◆ REQUIRED WORK ◆
Gather every line of the material below that contains the string "cabinet", matching case exactly.

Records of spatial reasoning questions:
* begin *
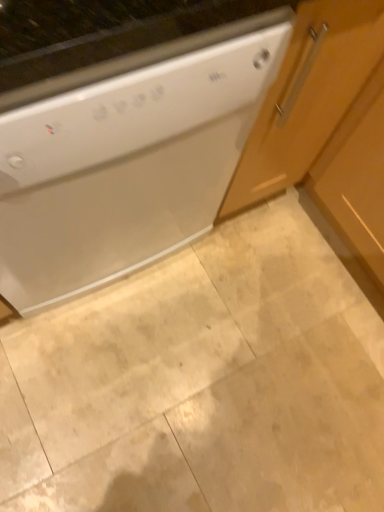
Question: Is the position of white glossy dishwasher at upper left more distant than that of beige marble floor at center?

Choices:
 (A) no
 (B) yes

Answer: (A)

Question: Is white glossy dishwasher at upper left with beige marble floor at center?

Choices:
 (A) no
 (B) yes

Answer: (A)

Question: Would you say white glossy dishwasher at upper left contains beige marble floor at center?

Choices:
 (A) no
 (B) yes

Answer: (A)

Question: Is white glossy dishwasher at upper left shorter than beige marble floor at center?

Choices:
 (A) no
 (B) yes

Answer: (A)

Question: Is white glossy dishwasher at upper left bigger than beige marble floor at center?

Choices:
 (A) no
 (B) yes

Answer: (B)

Question: From a real-world perspective, is white glossy dishwasher at upper left located higher than beige marble floor at center?

Choices:
 (A) yes
 (B) no

Answer: (A)

Question: Considering the relative sizes of wooden cabinet at right and beige marble floor at center in the image provided, is wooden cabinet at right shorter than beige marble floor at center?

Choices:
 (A) yes
 (B) no

Answer: (B)

Question: Is wooden cabinet at right smaller than beige marble floor at center?

Choices:
 (A) no
 (B) yes

Answer: (A)

Question: From the image's perspective, is wooden cabinet at right under beige marble floor at center?

Choices:
 (A) yes
 (B) no

Answer: (B)

Question: From the image's perspective, is wooden cabinet at right on beige marble floor at center?

Choices:
 (A) yes
 (B) no

Answer: (A)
* end *
◆ SOLUTION FOR THIS EXERCISE ◆
Question: Considering the relative sizes of wooden cabinet at right and beige marble floor at center in the image provided, is wooden cabinet at right shorter than beige marble floor at center?
Question: Is wooden cabinet at right smaller than beige marble floor at center?
Question: From the image's perspective, is wooden cabinet at right under beige marble floor at center?
Question: From the image's perspective, is wooden cabinet at right on beige marble floor at center?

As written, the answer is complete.